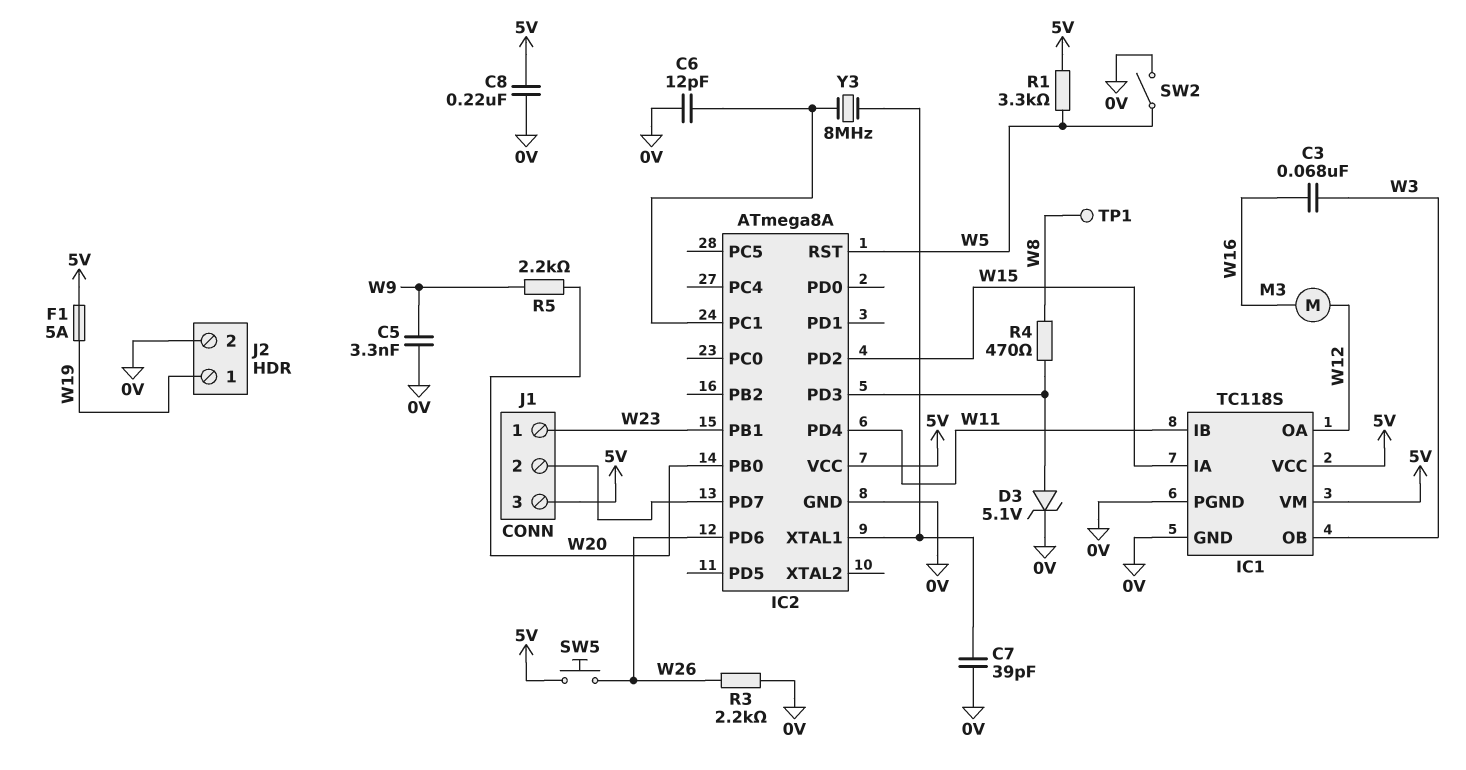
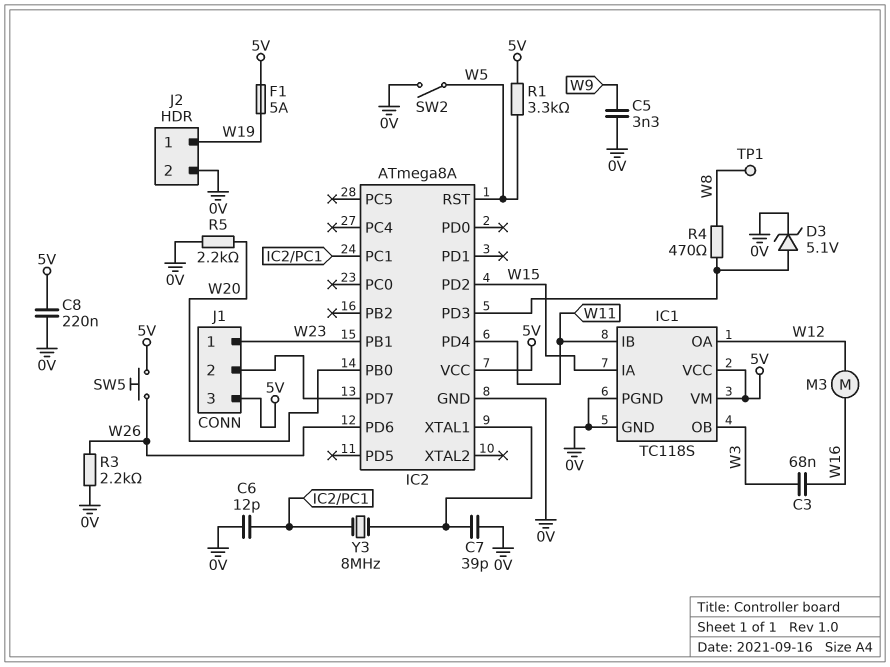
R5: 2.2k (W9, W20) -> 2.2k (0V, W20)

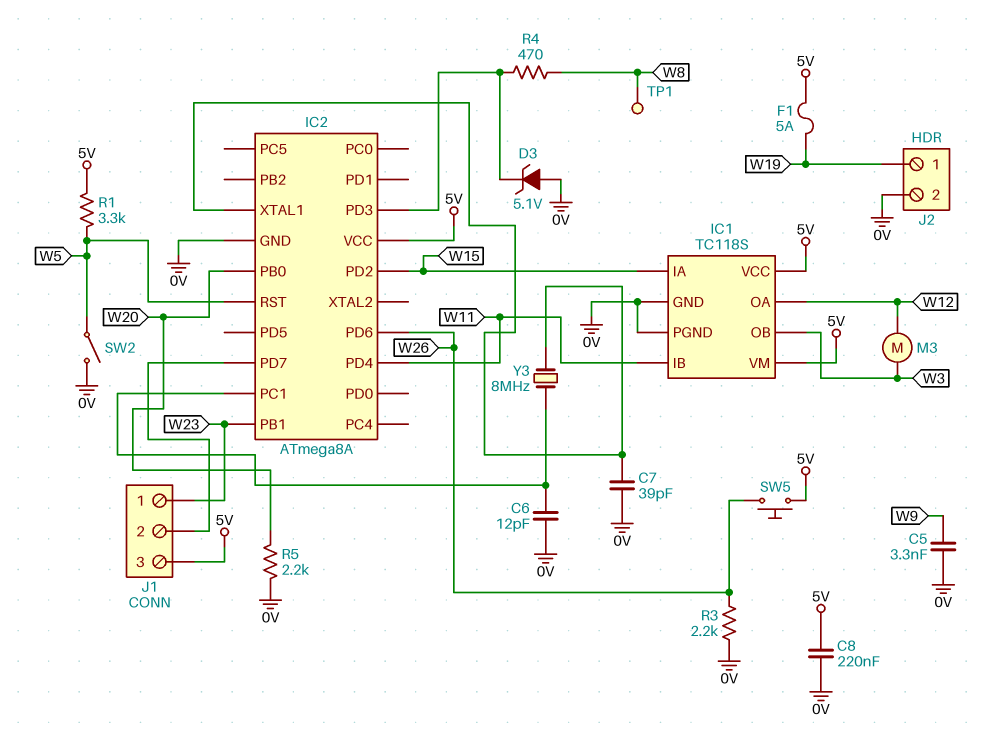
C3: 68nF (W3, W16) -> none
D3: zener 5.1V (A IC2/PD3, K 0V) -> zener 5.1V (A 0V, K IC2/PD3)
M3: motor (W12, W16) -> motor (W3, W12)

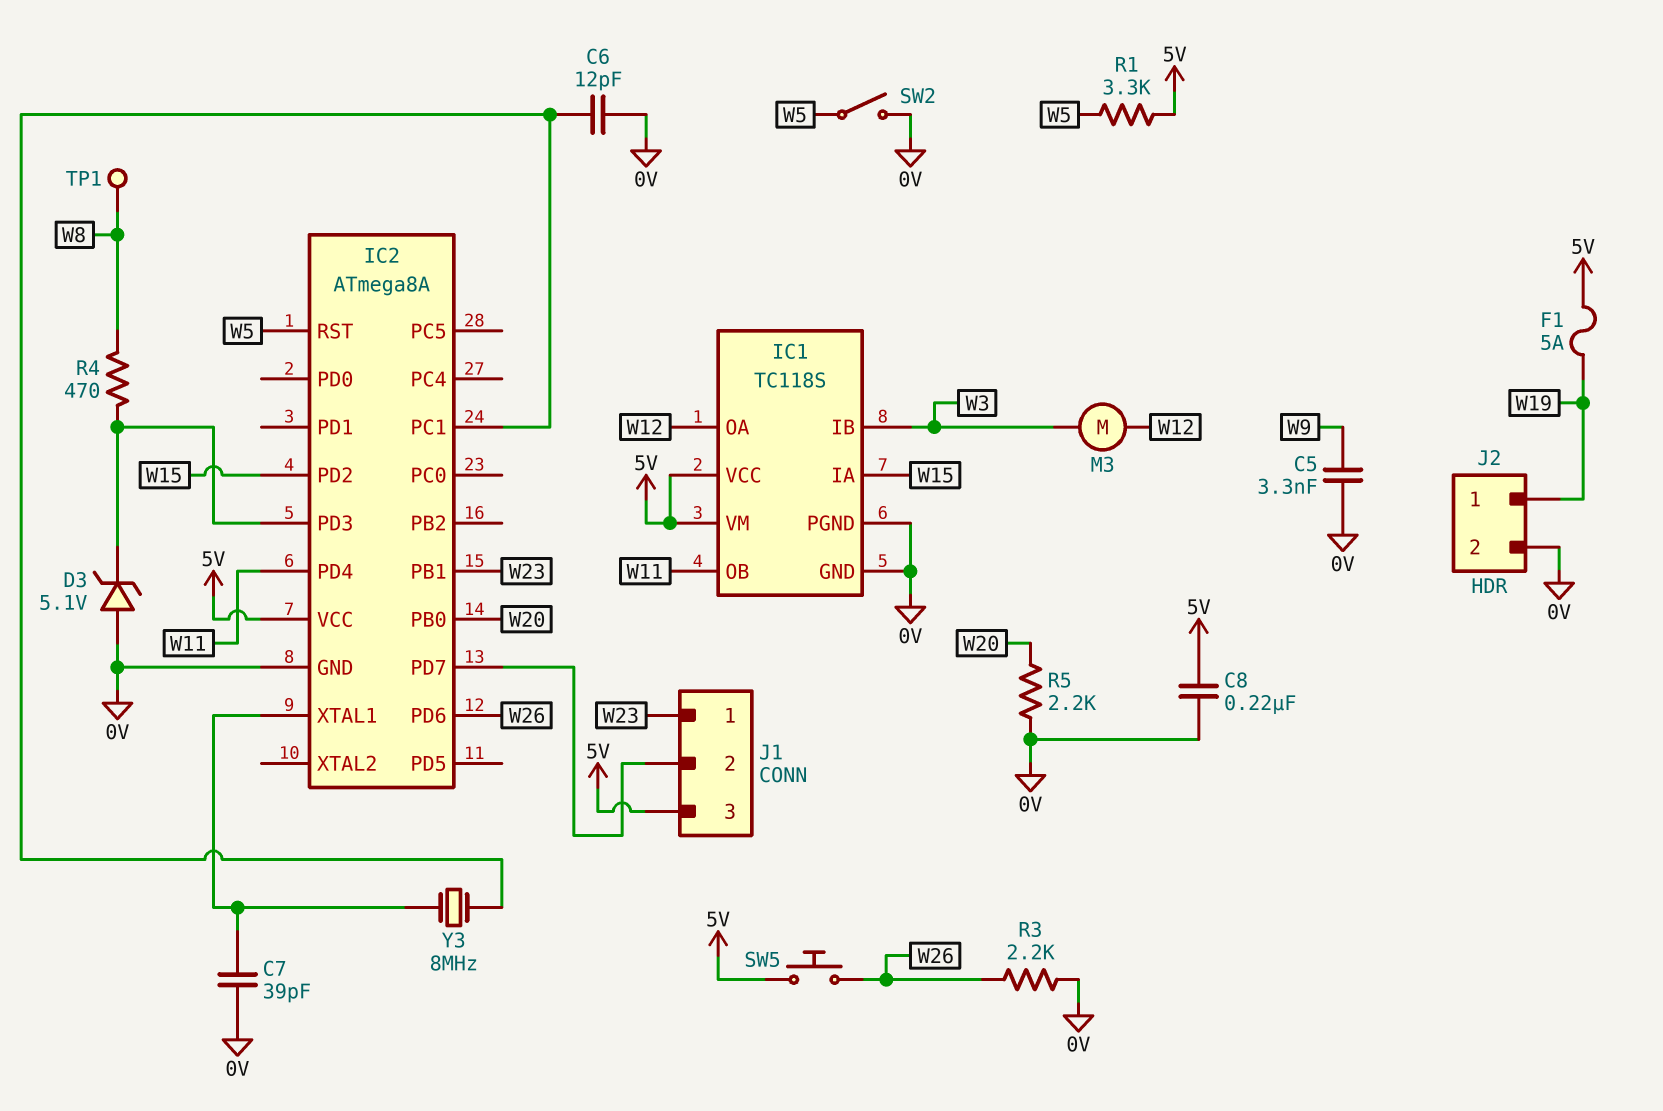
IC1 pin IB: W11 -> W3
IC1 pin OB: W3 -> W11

## Problem
Omit the pictures. Transcribe every record exactly.

## Written response
R5: 2.2k (W9, W20) -> 2.2k (0V, W20)

C3: 68nF (W3, W16) -> none
D3: zener 5.1V (A IC2/PD3, K 0V) -> zener 5.1V (A 0V, K IC2/PD3)
M3: motor (W12, W16) -> motor (W3, W12)

IC1 pin IB: W11 -> W3
IC1 pin OB: W3 -> W11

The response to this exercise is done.